(Records from a dataset)
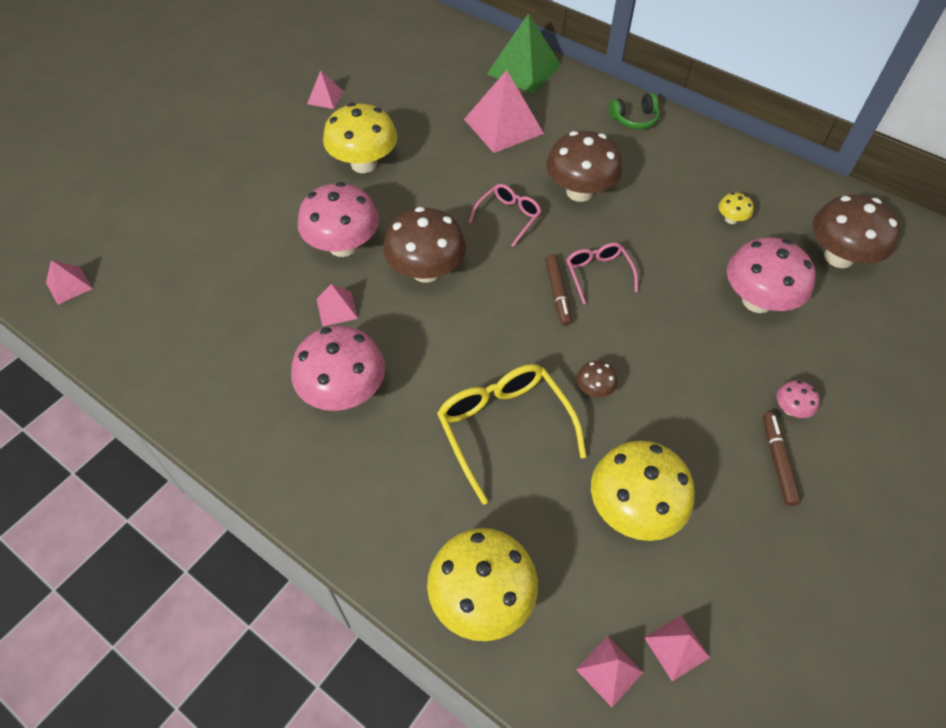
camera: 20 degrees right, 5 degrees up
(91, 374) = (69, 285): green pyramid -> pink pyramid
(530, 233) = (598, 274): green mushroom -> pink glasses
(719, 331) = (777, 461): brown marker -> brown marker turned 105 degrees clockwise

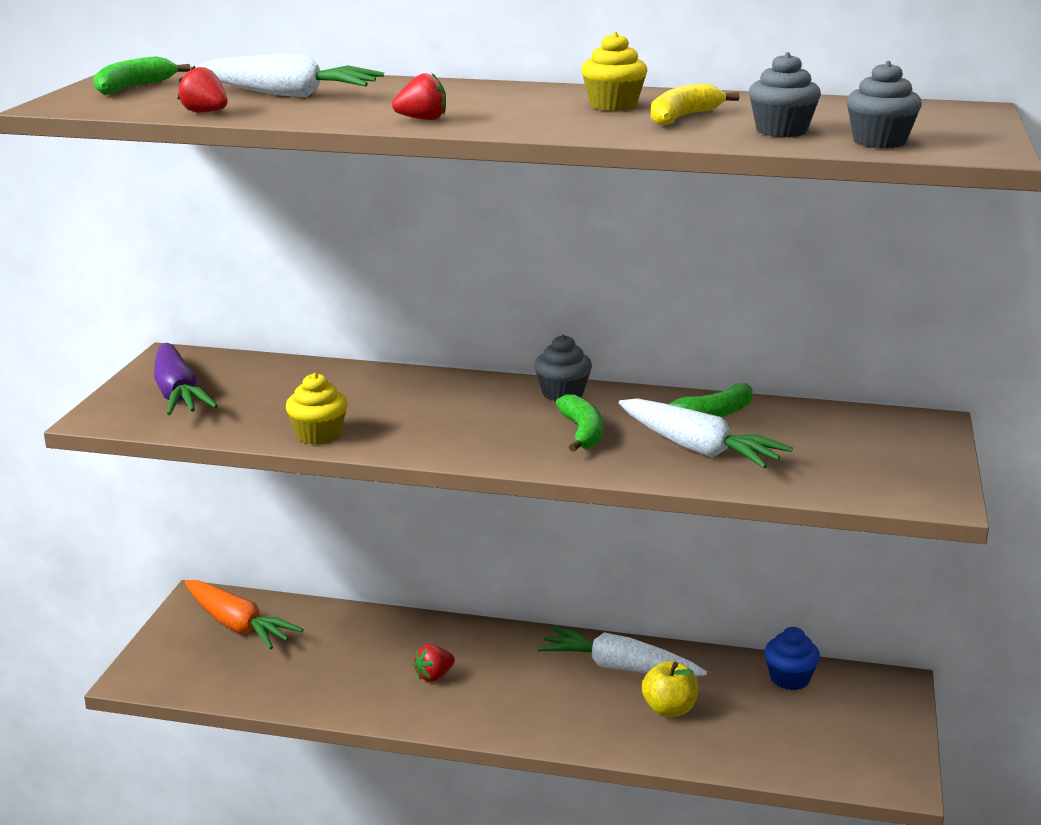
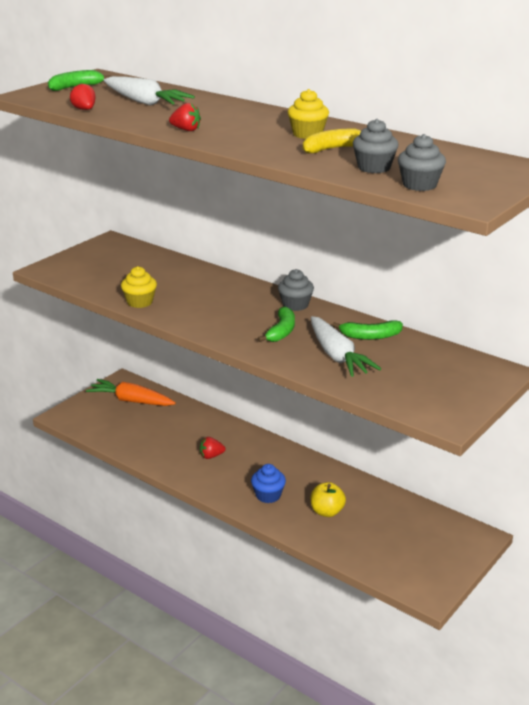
camera: 25 degrees right, 5 degrees up
(178, 394) = (93, 263): purple carrot -> none
(237, 625) = (131, 401): orange carrot -> orange carrot turned 135 degrees clockwise
(618, 667) = (317, 479): white carrot -> none
(789, 679) = (414, 514): blue cupcake -> blue cupcake (268, 495)

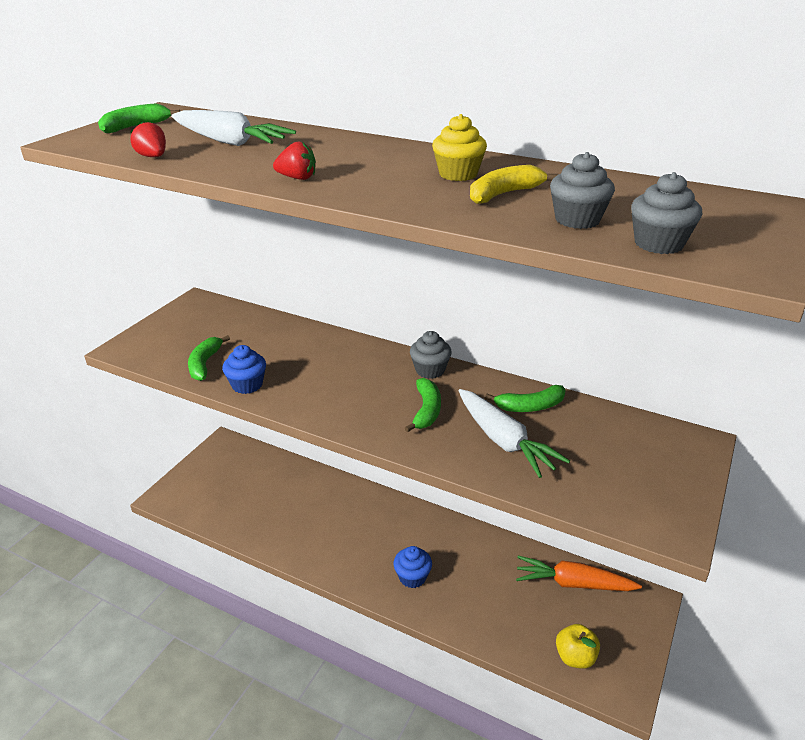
camera: 10 degrees left, 5 degrees up
(108, 285) = (205, 364): none -> green banana
(131, 401) = (237, 467): orange carrot -> orange carrot (572, 583)
(140, 302) = (247, 385): yellow cupcake -> blue cupcake
(211, 456) = (338, 531): red strawberry -> none
(327, 512) = (481, 591): yellow apple -> yellow apple (575, 657)

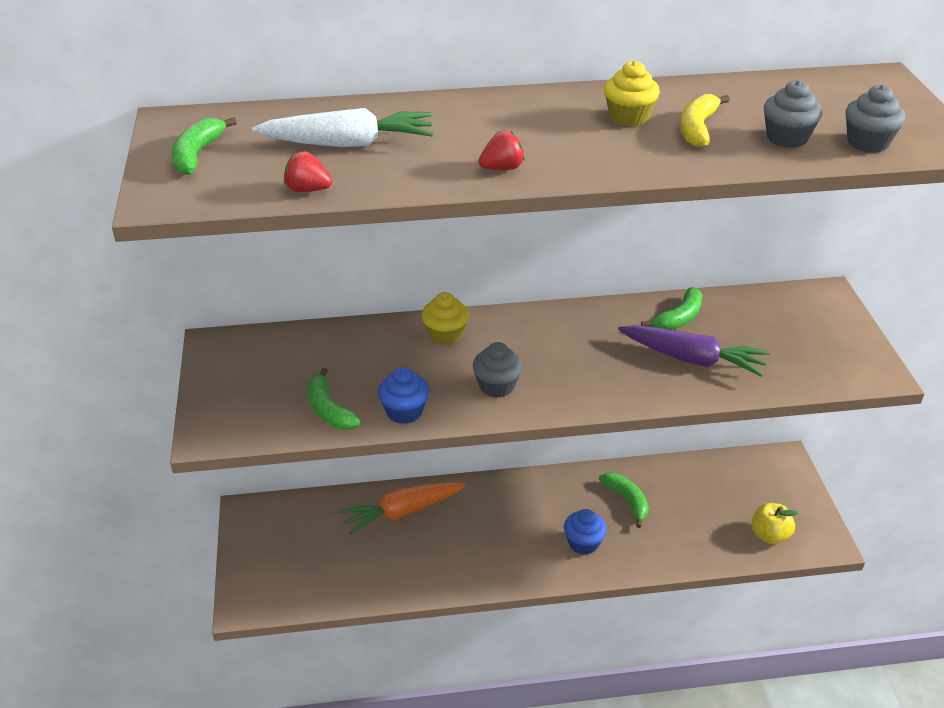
camera: 35 degrees left, 5 degrees up
(338, 348) = (445, 334): none -> yellow cupcake
(426, 411) = (601, 361): green banana -> green banana (627, 501)
(430, 370) = (558, 320): grey cupcake -> grey cupcake (497, 386)
(504, 441) = (693, 359): white carrot -> purple carrot
(572, 583) = (716, 476): orange carrot -> orange carrot (402, 512)

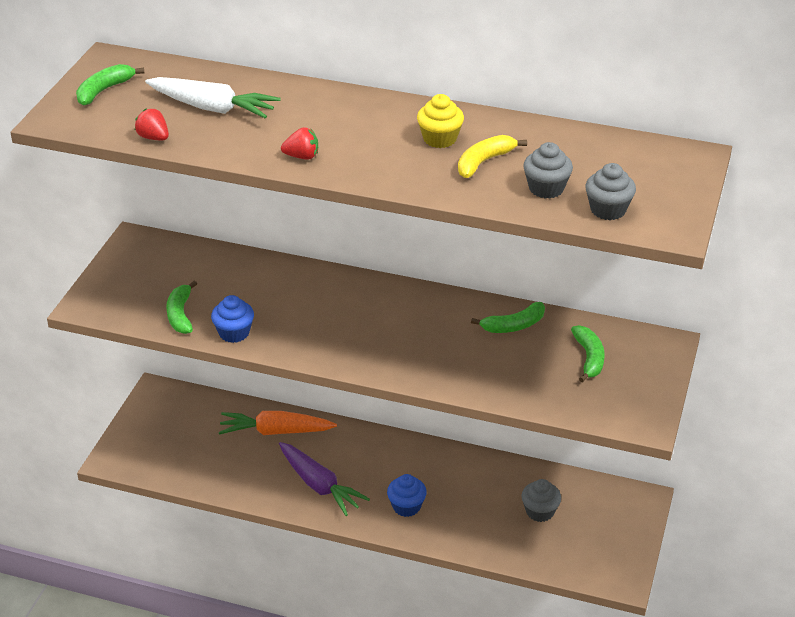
camera: 25 degrees right, 0 degrees up
(445, 334) = (311, 283): yellow cupcake -> none
(497, 386) = (318, 335): grey cupcake -> grey cupcake (540, 511)
(627, 501) = (470, 485): green banana -> green banana (589, 358)
(693, 359) = (495, 362): purple carrot -> purple carrot (319, 485)
(769, 535) = (575, 556): yellow apple -> none

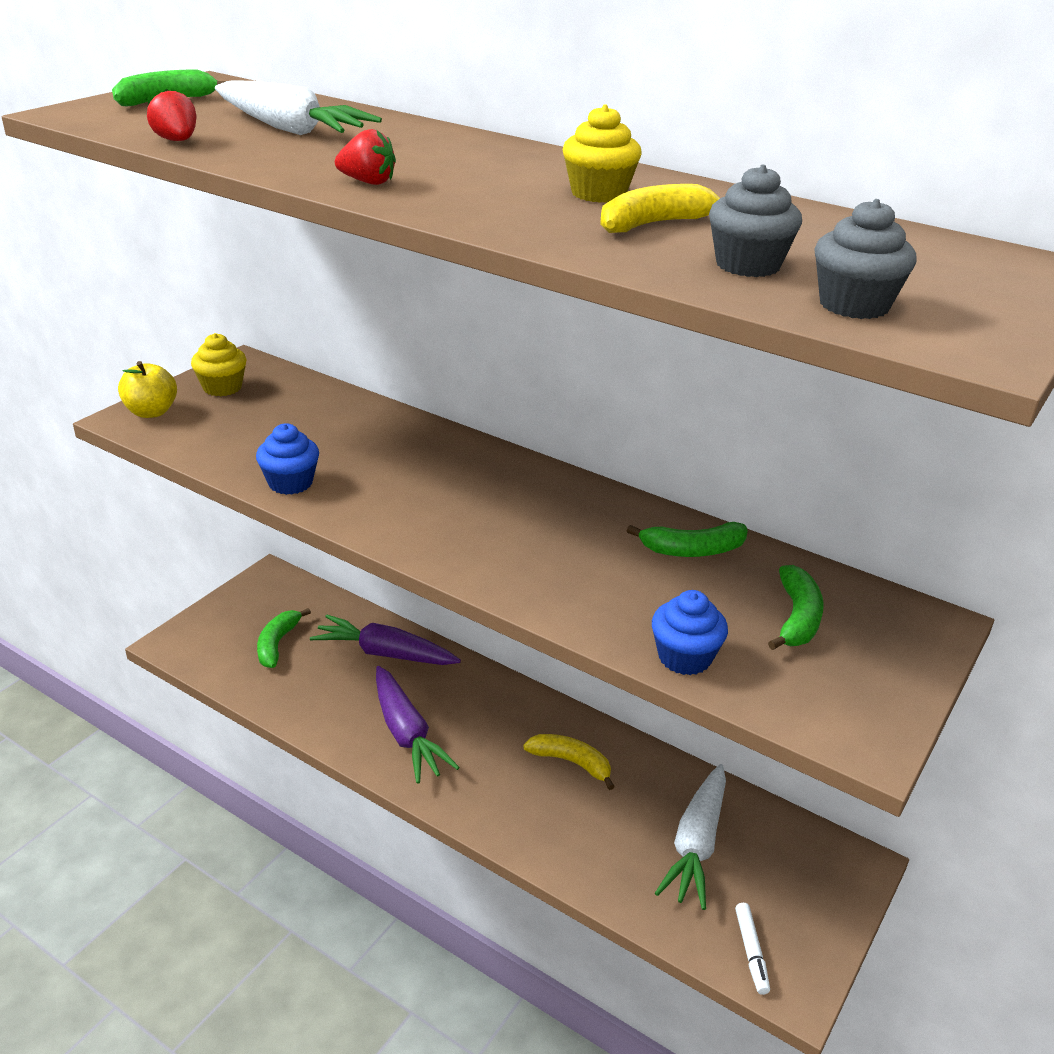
camera: 15 degrees right, 5 degrees down
(98, 297) = (151, 412): none -> yellow apple
(134, 264) = (222, 387): none -> yellow cupcake
(180, 314) = (237, 449): green banana -> green banana (277, 644)
(275, 431) = (384, 653): orange carrot -> purple carrot
(406, 506) = (509, 790): blue cupcake -> blue cupcake (684, 657)
(440, 478) = (571, 762): none -> yellow banana
(540, 511) = (696, 845): grey cupcake -> white carrot
(592, 566) = (751, 952): none -> white marker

> Your objective:
What is needed is each line from the records with the word "purple" in it.

> Your response:
(178, 394) = (93, 263): purple carrot -> none
(504, 441) = (693, 359): white carrot -> purple carrot
(693, 359) = (495, 362): purple carrot -> purple carrot (319, 485)
(275, 431) = (384, 653): orange carrot -> purple carrot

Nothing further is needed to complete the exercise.